━━━ Input data
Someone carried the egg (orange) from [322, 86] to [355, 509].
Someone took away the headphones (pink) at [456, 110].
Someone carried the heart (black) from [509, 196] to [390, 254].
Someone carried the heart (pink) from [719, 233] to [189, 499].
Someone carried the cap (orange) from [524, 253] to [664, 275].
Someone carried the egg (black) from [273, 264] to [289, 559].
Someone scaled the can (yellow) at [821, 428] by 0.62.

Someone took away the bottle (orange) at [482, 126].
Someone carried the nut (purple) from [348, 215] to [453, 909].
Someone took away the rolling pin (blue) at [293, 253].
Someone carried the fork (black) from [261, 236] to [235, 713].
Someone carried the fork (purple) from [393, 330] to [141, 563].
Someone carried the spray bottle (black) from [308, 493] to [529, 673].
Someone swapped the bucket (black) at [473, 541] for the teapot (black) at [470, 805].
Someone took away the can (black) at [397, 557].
━━━━━━
━━━ Input data
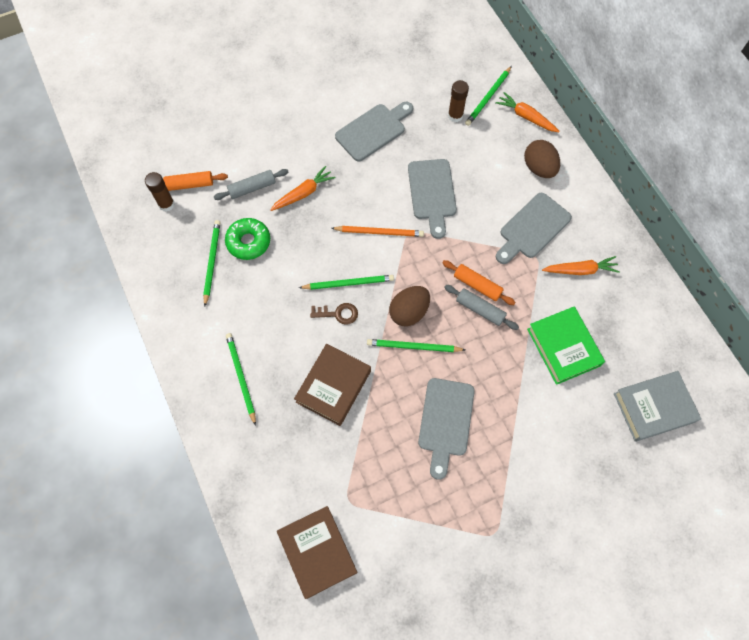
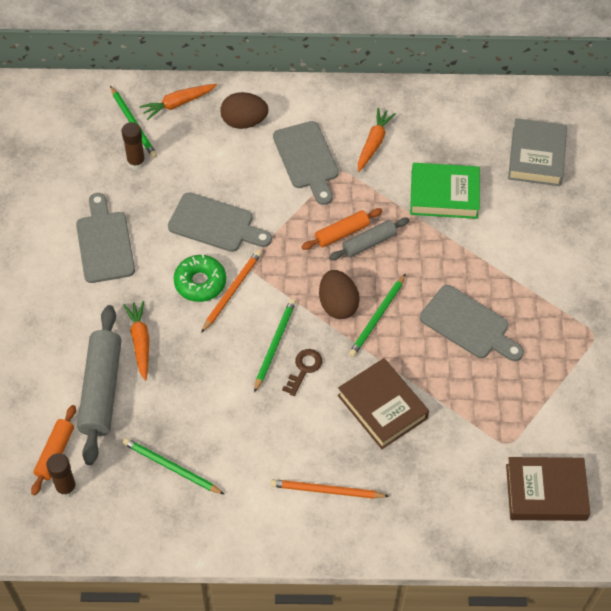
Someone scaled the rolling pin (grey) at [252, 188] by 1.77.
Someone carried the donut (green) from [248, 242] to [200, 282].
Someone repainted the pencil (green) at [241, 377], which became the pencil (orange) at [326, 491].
━━━━━━
━━━ Input data
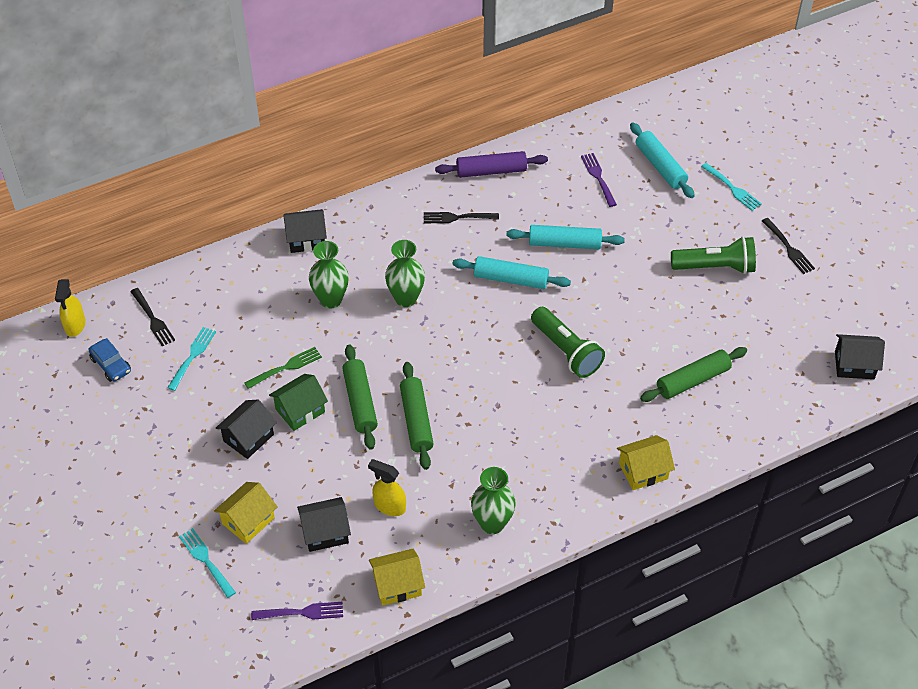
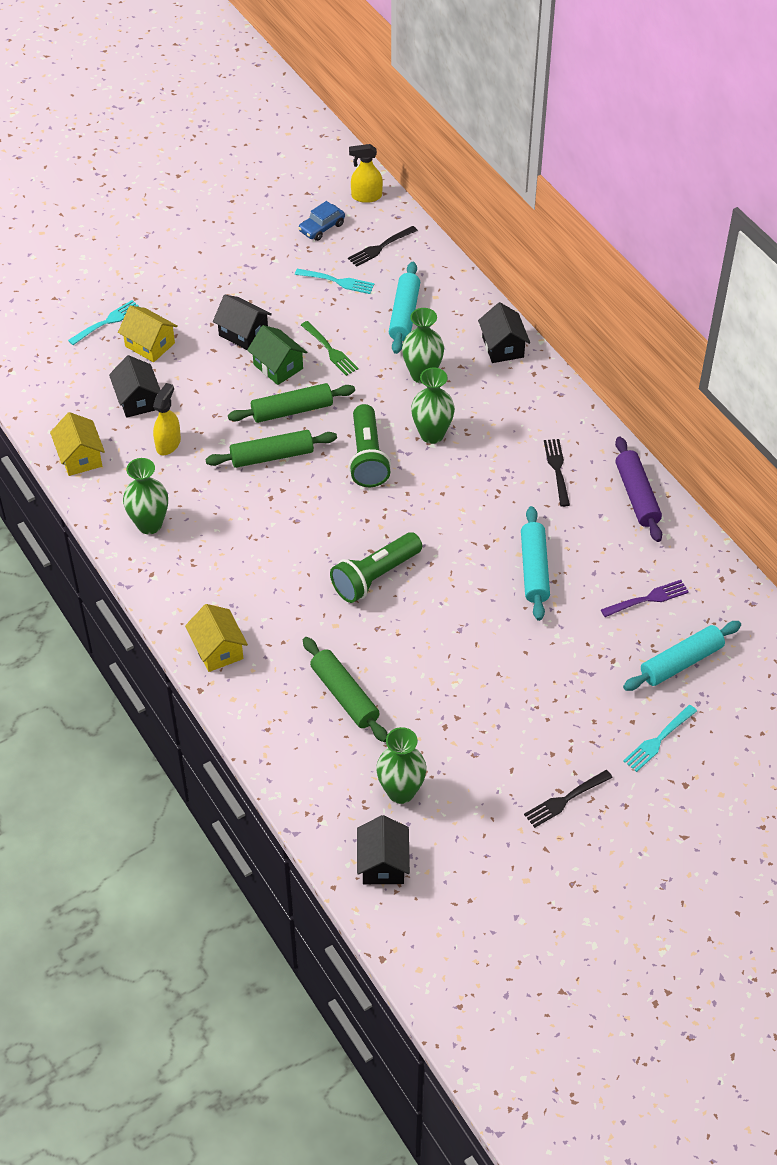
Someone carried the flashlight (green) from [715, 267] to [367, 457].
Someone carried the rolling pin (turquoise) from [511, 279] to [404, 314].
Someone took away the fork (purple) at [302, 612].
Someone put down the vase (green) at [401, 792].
━━━━━━
** The problem **
Only one number is wanted: how many lines of the listing above hold the word "heart".

** Solved problem **
2